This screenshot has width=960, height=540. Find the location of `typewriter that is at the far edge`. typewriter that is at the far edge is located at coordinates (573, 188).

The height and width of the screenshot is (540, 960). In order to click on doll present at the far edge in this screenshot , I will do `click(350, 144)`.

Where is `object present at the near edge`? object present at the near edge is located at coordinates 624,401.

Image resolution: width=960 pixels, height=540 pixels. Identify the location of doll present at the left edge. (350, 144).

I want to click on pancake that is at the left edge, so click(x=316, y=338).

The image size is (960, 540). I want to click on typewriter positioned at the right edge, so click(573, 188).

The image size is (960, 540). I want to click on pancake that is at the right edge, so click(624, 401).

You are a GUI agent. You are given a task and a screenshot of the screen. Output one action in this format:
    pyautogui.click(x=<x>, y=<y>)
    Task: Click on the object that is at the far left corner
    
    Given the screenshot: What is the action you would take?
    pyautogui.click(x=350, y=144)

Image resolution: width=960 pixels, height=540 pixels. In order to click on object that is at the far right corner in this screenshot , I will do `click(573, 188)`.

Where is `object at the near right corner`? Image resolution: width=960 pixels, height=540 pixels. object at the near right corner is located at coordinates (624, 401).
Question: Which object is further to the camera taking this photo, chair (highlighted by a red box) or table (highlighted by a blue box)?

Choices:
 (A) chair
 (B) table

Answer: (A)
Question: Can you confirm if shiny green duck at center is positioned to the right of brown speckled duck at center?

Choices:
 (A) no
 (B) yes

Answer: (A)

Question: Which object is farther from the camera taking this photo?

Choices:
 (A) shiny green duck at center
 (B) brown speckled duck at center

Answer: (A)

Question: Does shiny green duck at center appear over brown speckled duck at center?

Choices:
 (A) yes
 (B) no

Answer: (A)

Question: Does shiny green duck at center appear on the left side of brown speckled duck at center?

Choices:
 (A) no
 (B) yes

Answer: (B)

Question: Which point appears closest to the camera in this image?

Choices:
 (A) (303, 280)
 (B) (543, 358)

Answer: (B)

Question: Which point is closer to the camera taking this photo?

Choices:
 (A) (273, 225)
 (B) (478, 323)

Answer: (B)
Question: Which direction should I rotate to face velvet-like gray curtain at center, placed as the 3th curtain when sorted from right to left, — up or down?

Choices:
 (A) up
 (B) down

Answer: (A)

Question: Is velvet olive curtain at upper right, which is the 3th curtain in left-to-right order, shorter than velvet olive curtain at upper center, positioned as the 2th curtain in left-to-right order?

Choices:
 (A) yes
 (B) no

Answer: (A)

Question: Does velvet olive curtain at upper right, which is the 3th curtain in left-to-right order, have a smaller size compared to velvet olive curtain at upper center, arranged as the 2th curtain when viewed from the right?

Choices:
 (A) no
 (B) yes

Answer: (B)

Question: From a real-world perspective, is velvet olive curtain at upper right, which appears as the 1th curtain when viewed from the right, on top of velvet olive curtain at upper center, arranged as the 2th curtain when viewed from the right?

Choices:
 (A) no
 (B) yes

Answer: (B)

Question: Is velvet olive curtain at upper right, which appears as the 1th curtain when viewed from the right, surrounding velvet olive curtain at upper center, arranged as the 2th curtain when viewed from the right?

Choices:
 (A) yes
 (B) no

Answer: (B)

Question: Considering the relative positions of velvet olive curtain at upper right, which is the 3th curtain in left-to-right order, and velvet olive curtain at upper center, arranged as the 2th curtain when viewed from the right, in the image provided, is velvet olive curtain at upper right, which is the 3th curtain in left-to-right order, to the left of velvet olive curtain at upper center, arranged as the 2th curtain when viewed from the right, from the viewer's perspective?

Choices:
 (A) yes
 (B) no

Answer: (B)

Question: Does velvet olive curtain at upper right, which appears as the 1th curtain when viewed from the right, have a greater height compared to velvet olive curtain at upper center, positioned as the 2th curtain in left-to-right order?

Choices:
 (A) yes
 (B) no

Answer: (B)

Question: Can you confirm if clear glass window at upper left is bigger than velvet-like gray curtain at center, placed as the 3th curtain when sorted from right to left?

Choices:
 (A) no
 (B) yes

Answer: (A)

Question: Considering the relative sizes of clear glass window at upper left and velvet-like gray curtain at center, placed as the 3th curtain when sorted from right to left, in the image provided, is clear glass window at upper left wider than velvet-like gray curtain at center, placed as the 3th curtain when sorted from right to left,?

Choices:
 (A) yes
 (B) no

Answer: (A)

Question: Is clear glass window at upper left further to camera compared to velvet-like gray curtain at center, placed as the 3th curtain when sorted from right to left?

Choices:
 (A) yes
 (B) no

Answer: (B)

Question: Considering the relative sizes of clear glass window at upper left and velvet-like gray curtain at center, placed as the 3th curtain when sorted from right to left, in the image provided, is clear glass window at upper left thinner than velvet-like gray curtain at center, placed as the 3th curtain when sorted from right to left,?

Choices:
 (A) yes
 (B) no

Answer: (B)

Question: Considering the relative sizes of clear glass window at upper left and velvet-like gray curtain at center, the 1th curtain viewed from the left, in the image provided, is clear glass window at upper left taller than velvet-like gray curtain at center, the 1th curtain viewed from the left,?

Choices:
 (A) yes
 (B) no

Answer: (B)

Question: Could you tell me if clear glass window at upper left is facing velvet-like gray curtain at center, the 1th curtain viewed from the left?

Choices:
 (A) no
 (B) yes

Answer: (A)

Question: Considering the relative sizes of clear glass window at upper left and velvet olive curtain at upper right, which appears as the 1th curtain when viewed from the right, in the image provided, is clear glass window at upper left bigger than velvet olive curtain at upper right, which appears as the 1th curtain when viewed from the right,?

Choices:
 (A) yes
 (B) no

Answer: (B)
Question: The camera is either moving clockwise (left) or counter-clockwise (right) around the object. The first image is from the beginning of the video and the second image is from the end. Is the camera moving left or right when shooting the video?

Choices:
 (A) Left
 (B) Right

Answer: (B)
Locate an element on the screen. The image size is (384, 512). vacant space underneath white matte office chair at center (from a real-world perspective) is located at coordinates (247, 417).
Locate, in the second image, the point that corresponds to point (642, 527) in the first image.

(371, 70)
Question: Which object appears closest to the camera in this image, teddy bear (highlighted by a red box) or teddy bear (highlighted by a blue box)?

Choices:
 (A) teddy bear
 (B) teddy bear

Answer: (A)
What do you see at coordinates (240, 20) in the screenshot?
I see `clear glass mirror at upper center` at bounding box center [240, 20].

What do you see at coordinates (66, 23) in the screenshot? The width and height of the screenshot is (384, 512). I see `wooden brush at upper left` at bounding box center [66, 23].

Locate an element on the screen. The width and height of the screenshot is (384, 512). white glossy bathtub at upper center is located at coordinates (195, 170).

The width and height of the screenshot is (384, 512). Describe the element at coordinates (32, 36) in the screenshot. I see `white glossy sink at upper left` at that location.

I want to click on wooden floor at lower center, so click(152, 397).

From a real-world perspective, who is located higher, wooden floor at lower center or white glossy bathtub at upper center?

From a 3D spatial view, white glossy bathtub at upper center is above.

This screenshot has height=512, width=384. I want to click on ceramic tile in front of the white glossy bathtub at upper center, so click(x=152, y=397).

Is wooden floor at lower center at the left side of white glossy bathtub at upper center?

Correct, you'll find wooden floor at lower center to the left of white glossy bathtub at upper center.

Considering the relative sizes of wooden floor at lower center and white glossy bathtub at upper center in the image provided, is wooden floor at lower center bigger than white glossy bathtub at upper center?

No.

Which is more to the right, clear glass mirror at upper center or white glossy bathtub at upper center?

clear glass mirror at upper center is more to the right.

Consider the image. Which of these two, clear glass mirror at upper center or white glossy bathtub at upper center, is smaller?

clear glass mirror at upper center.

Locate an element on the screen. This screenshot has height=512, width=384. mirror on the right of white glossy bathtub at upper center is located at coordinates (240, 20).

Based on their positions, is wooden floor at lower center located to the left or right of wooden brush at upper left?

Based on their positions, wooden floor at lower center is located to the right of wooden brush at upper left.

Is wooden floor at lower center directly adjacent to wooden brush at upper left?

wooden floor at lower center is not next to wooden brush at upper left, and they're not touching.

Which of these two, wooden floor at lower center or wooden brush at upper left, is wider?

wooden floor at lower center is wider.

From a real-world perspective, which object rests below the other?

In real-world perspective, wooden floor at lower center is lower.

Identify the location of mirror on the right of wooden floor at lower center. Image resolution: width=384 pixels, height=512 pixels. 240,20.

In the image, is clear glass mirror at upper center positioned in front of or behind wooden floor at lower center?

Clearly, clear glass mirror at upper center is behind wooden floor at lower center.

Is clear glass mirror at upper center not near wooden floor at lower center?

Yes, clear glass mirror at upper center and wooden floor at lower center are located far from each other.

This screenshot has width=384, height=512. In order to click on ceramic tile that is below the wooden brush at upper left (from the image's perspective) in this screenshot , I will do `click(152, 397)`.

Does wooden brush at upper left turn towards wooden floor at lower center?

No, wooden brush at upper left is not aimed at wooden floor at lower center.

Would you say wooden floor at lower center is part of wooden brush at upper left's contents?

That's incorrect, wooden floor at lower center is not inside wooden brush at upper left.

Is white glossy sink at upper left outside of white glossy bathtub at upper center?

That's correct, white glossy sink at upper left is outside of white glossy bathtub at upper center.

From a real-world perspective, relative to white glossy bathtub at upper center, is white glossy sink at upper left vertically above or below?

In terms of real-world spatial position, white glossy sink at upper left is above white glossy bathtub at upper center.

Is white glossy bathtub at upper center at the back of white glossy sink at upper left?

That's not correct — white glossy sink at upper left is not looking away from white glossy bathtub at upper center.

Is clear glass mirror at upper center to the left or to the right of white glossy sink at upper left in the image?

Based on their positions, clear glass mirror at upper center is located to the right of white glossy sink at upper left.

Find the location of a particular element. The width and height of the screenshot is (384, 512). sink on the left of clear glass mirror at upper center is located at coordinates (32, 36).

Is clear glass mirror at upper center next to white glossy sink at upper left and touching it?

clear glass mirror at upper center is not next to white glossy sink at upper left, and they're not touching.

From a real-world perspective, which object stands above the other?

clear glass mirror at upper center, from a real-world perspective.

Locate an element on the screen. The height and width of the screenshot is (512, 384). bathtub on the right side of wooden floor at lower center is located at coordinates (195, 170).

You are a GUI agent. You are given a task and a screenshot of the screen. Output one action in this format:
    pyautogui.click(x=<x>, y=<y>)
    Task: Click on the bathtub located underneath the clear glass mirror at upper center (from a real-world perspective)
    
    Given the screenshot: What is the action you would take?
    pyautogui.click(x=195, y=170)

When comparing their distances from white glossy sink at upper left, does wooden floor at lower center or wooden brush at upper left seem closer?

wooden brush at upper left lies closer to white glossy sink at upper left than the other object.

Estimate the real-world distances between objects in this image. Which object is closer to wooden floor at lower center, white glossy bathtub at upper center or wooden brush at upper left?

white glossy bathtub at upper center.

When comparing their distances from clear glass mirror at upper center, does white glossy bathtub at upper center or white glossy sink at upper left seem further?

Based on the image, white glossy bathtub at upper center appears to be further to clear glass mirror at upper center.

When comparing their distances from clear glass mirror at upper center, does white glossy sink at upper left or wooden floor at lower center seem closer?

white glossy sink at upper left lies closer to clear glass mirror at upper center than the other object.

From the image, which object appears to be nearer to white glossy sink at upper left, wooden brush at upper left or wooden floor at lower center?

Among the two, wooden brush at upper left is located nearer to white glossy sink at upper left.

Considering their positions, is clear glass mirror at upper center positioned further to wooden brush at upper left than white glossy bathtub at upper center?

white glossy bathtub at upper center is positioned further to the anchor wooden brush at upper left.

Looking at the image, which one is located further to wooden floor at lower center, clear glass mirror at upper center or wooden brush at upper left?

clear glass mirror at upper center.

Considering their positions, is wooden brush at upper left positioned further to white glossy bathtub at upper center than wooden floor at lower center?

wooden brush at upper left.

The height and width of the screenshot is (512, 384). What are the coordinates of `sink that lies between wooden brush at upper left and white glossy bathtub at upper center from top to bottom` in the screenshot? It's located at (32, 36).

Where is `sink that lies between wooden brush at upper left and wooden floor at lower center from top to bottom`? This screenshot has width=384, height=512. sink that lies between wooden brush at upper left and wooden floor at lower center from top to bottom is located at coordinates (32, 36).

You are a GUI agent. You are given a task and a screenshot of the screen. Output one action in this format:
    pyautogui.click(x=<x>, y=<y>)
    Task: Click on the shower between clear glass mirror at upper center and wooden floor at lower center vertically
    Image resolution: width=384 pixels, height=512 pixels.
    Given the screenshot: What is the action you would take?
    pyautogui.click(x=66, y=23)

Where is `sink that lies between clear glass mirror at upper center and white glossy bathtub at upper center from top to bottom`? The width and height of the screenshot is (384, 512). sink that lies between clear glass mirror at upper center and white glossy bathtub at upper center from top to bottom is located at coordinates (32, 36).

+ + + + +

§ **GIVEN REQUEST**
Copy the listing from its first line through the line containing "(B) (543, 358)", changing every "shiny green duck" to "glossy green duck" and leaving everything else unchanged.

§ **COMPLETE ANSWER**
This screenshot has width=960, height=540. Find the location of `typewriter that is at the far edge`. typewriter that is at the far edge is located at coordinates (573, 188).

The height and width of the screenshot is (540, 960). In order to click on doll present at the far edge in this screenshot , I will do `click(350, 144)`.

Where is `object present at the near edge`? object present at the near edge is located at coordinates 624,401.

Image resolution: width=960 pixels, height=540 pixels. Identify the location of doll present at the left edge. (350, 144).

I want to click on pancake that is at the left edge, so click(x=316, y=338).

The image size is (960, 540). I want to click on typewriter positioned at the right edge, so click(573, 188).

The image size is (960, 540). I want to click on pancake that is at the right edge, so click(624, 401).

You are a GUI agent. You are given a task and a screenshot of the screen. Output one action in this format:
    pyautogui.click(x=<x>, y=<y>)
    Task: Click on the object that is at the far left corner
    
    Given the screenshot: What is the action you would take?
    pyautogui.click(x=350, y=144)

Image resolution: width=960 pixels, height=540 pixels. In order to click on object that is at the far right corner in this screenshot , I will do `click(573, 188)`.

Where is `object at the near right corner`? Image resolution: width=960 pixels, height=540 pixels. object at the near right corner is located at coordinates (624, 401).
Question: Which object is further to the camera taking this photo, chair (highlighted by a red box) or table (highlighted by a blue box)?

Choices:
 (A) chair
 (B) table

Answer: (A)
Question: Can you confirm if glossy green duck at center is positioned to the right of brown speckled duck at center?

Choices:
 (A) no
 (B) yes

Answer: (A)

Question: Which object is farther from the camera taking this photo?

Choices:
 (A) glossy green duck at center
 (B) brown speckled duck at center

Answer: (A)

Question: Does glossy green duck at center appear over brown speckled duck at center?

Choices:
 (A) yes
 (B) no

Answer: (A)

Question: Does glossy green duck at center appear on the left side of brown speckled duck at center?

Choices:
 (A) no
 (B) yes

Answer: (B)

Question: Which point appears closest to the camera in this image?

Choices:
 (A) (303, 280)
 (B) (543, 358)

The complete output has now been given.